[Object change listings]
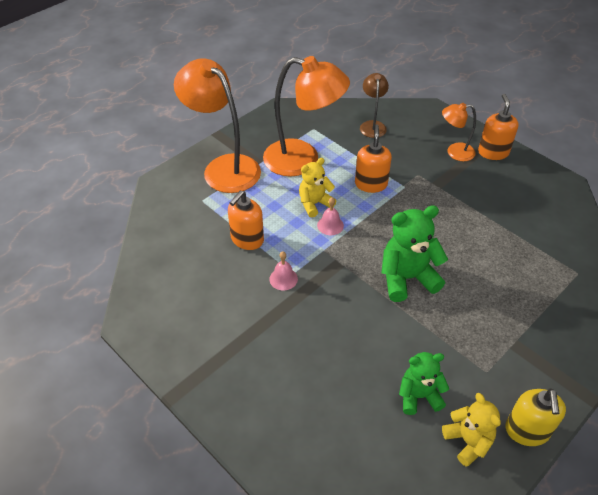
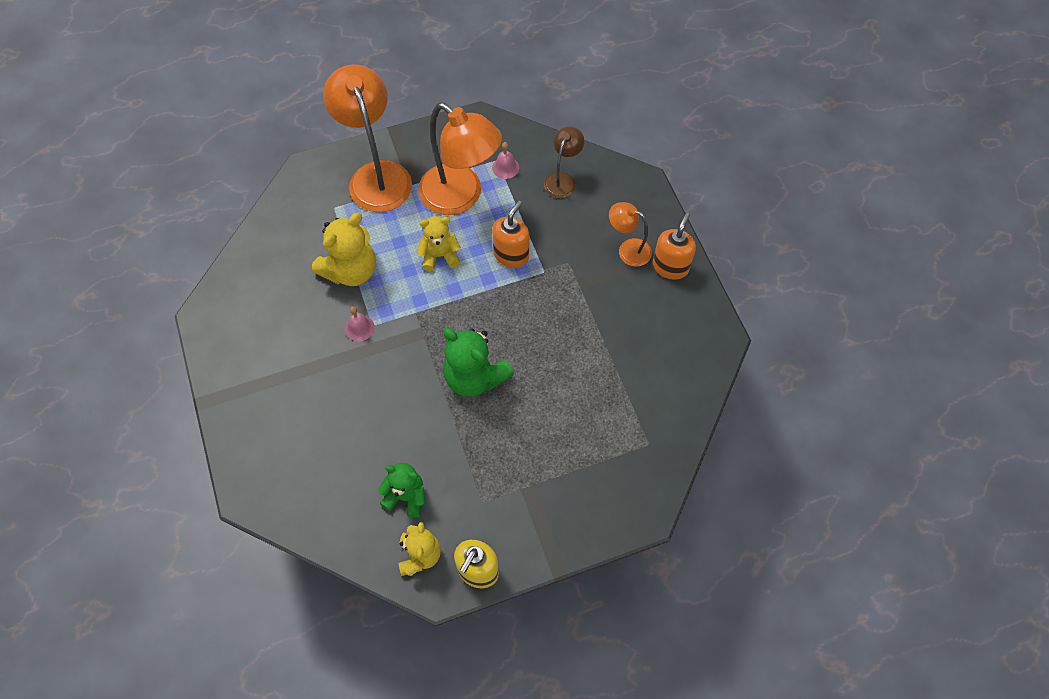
camera: 25 degrees right, 15 degrees up
orange soap dispenser [228,191,264,250] -> yellow teddy bear [312,213,376,286]
pink bell [317,198,344,235] -> pink bell moved to [492,142,519,179]
green teddy bear [381,205,448,302] -> green teddy bear turned 150 degrees counterclockwise [443,328,514,397]

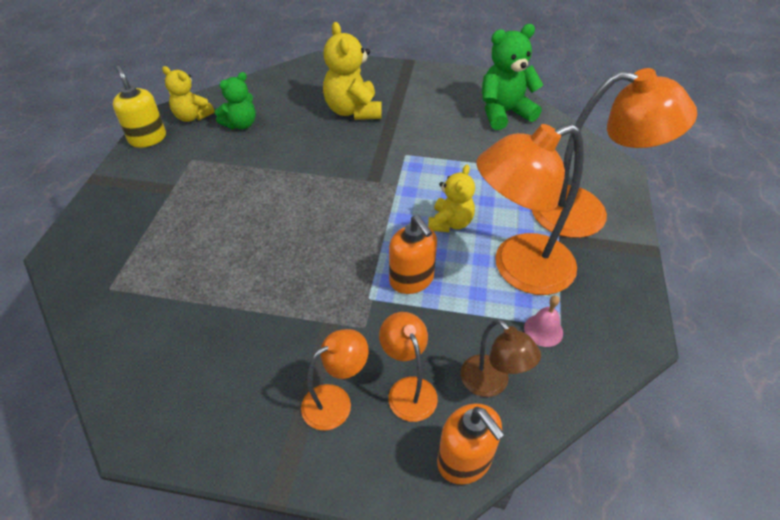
camera: 120 degrees right, 15 degrees down
yellow teddy bear [312,213,376,286] -> yellow teddy bear moved to [323,22,382,120]
pink bell [345,306,375,341] -> none
green teddy bear [443,328,514,397] -> green teddy bear moved to [482,24,543,130]
orange soap dispenser [653,212,696,280] -> orange soap dispenser moved to [437,403,505,485]
none -> orange lamp [379,312,438,422]

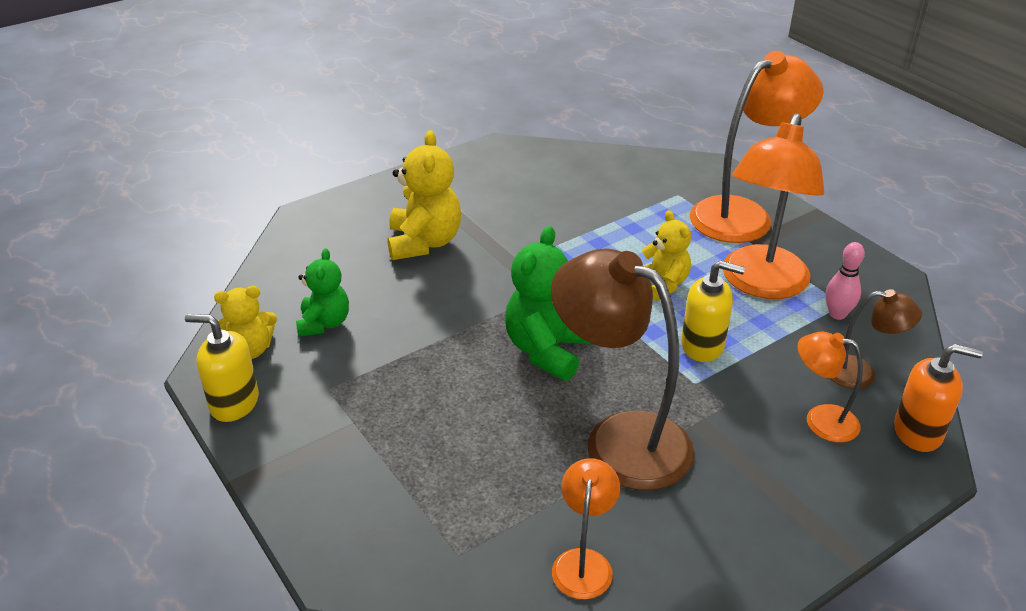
camera: 45 degrees left, 10 degrees down
orange lamp [301,329,369,430] -> orange lamp moved to [552,458,620,599]
yellow teddy bear [323,22,382,120] -> yellow teddy bear turned 120 degrees counterclockwise [387,130,461,260]
orange soap dispenser [389,215,437,294] -> yellow soap dispenser [681,260,745,362]
green teddy bear [482,24,543,130] -> green teddy bear moved to [505,226,592,381]
pink bell [524,295,563,347] -> pink bowling pin [826,242,865,320]
none -> brown lamp [551,248,694,490]

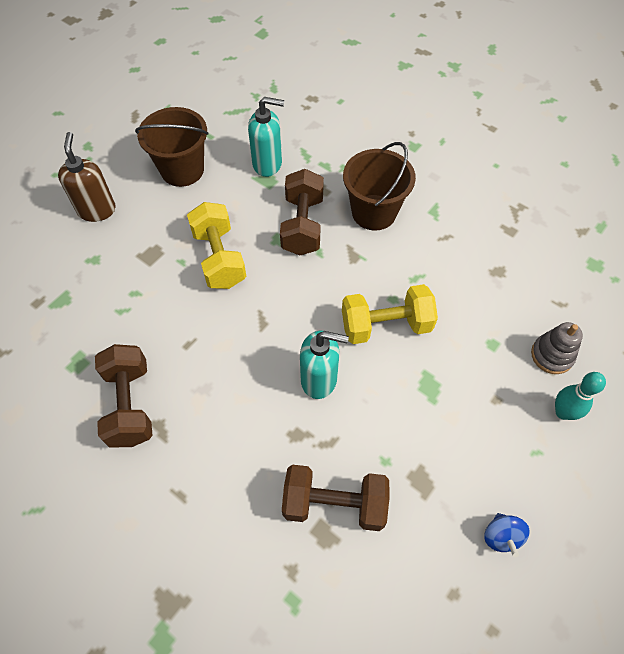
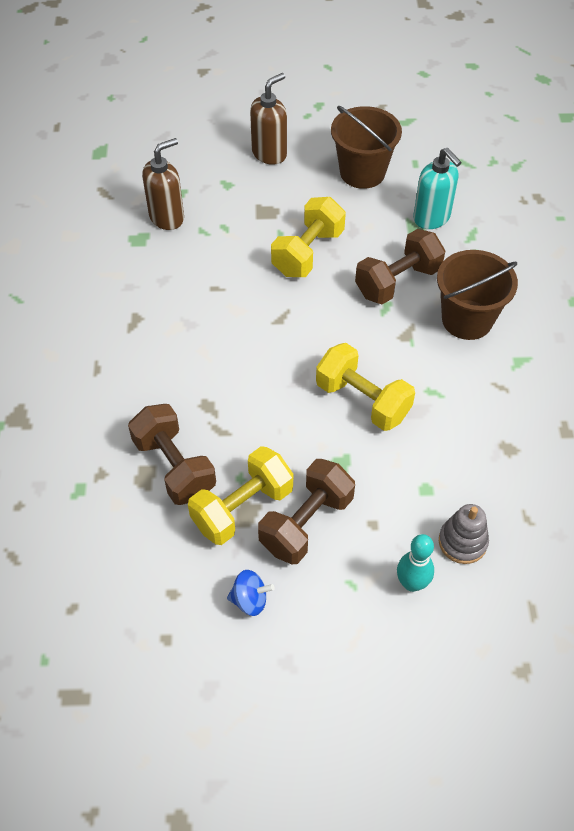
camera: 50 degrees right, 5 degrees down
brown dumbbell [95,344,153,448] -> brown dumbbell moved to [258,459,355,564]
turquoise soap dispenser [300,331,349,399] -> none
blue spinning top [484,513,529,557] -> blue spinning top turned 135 degrees counterclockwise [227,570,275,616]
none -> brown soap dispenser [142,138,184,230]
none -> yellow dumbbell [188,446,293,545]

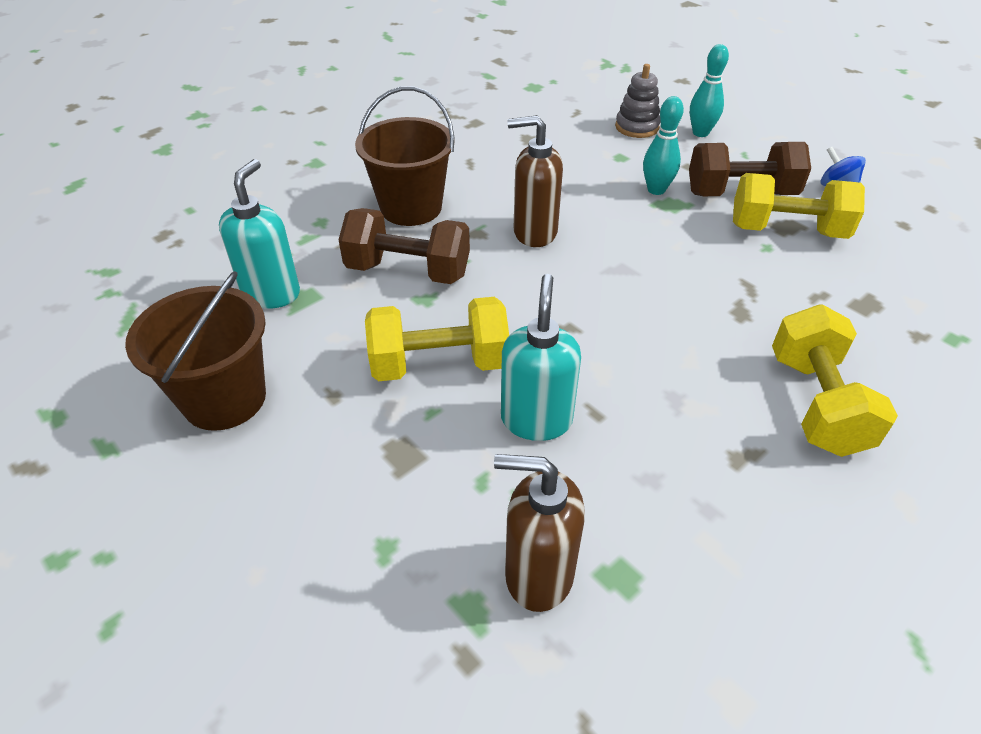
camera: 130 degrees left, 10 degrees down
brown dumbbell [128,404,216,505] -> none
brown soap dispenser [250,73,287,165] -> brown soap dispenser moved to [507,115,563,247]
yellow dumbbell [316,343,415,431] -> yellow dumbbell moved to [772,305,898,457]
none -> turquoise soap dispenser [501,274,581,441]
none -> turquoise bowling pin [643,96,684,195]

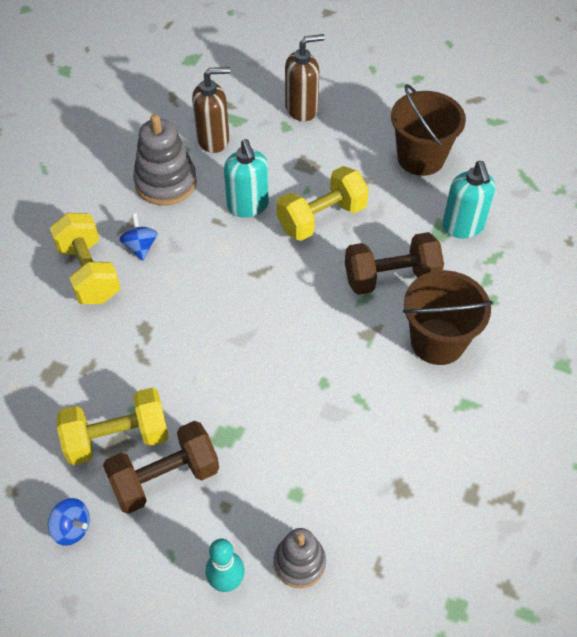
camera: 155 degrees right, 10 degrees up
brown soap dispenser [507,115,563,247] -> brown soap dispenser moved to [285,34,325,121]
turquoise bowling pin [643,96,684,195] -> none
none -> blue spinning top [119,213,157,261]
none -> grey stacking toy [133,114,197,206]

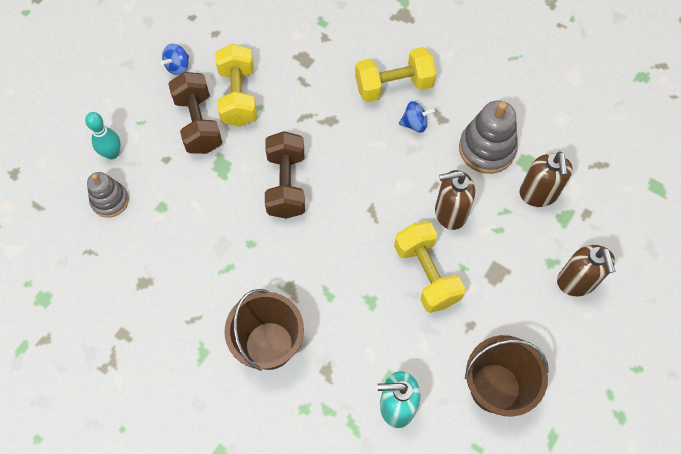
camera: 100 degrees right, 10 degrees up
turquoise soap dispenser [224,139,269,217] -> brown soap dispenser [435,170,475,230]
brown dumbbell [345,232,444,295] -> brown dumbbell moved to [265,131,305,219]

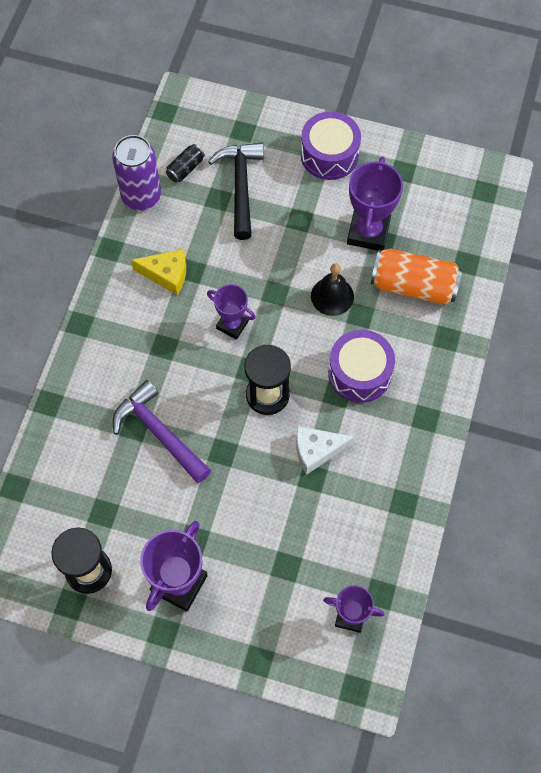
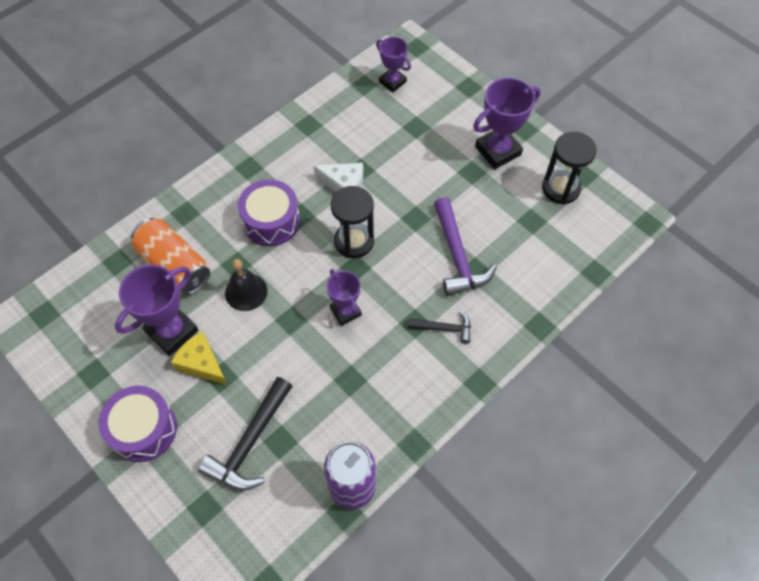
camera: 150 degrees left, 5 degrees down
yellow cheese [131,249,186,295] -> yellow cheese moved to [171,331,227,385]
black can [166,144,205,183] -> none
none -> black hammer [408,311,471,344]

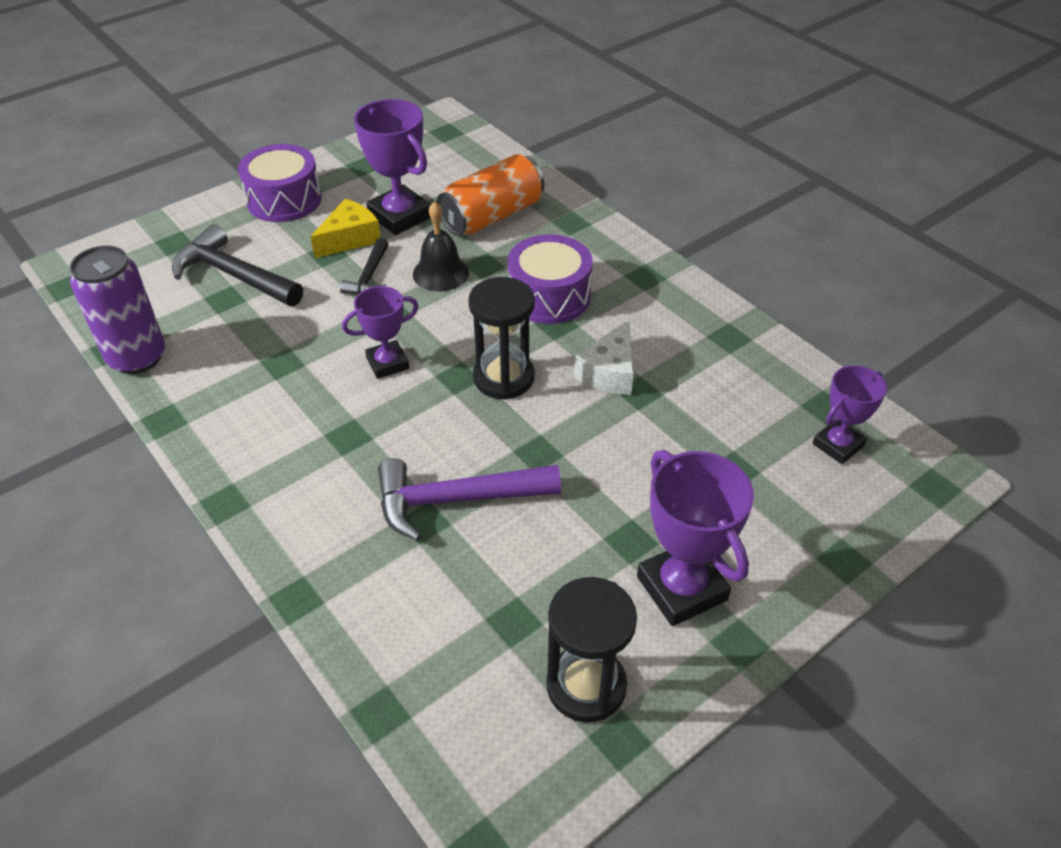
camera: 95 degrees right, 15 degrees down
black hammer [408,311,471,344] -> black hammer moved to [340,238,388,294]

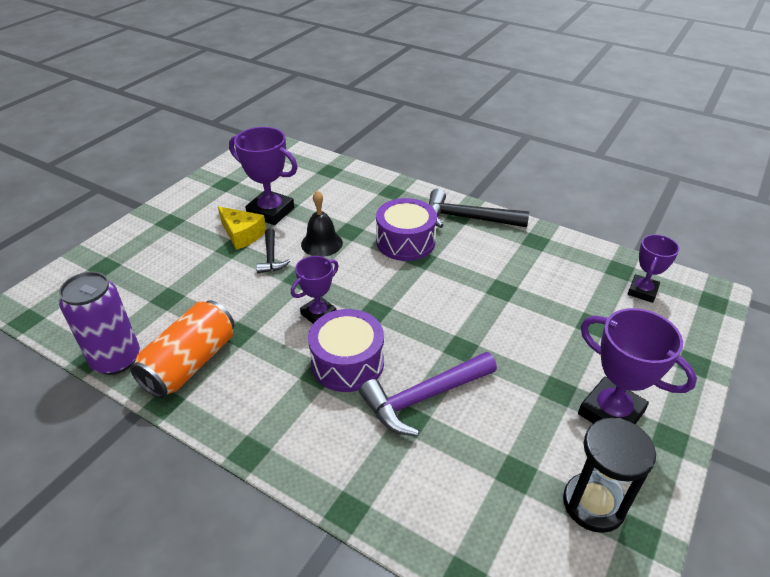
camera: 20 degrees left, 5 degrees down
black hammer [172,224,303,306] -> black hammer moved to [429,189,529,228]
purple drum [238,144,322,222] -> purple drum moved to [308,309,384,392]
yellow cheese [311,199,381,258] -> yellow cheese turned 105 degrees clockwise [218,206,266,250]
orange can [436,154,545,236] -> orange can moved to [130,300,234,398]
black hourglass [468,277,535,400] -> none
white cheese [574,320,634,395] -> none

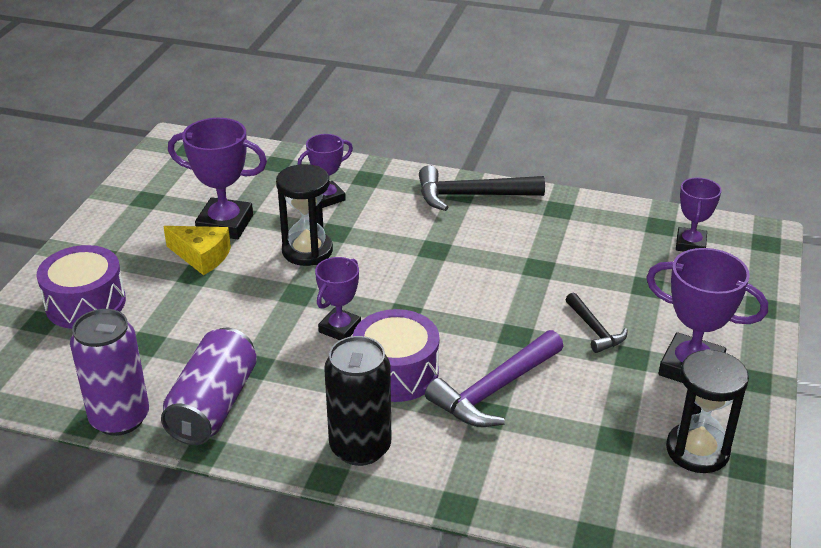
camera: 15 degrees left, 5 degrees down
orange can [130,300,234,398] -> purple can [161,328,257,445]
black hammer [256,228,290,273] -> black hammer moved to [565,292,628,353]
black bell [301,190,343,257] -> black hourglass [276,164,333,266]
purple drum [376,198,437,261] -> purple drum moved to [37,245,126,329]
none -> purple trophy [298,134,353,208]
none -> black can [324,336,391,466]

Work order
In your answer, include only the lines above starting at the line that holds "camera: 20 degrees left, 5 degrees down" and ending at the line that holds "purple drum [238,144,322,222]", copied exactly.

Your response
camera: 20 degrees left, 5 degrees down
black hammer [172,224,303,306] -> black hammer moved to [429,189,529,228]
purple drum [238,144,322,222] -> purple drum moved to [308,309,384,392]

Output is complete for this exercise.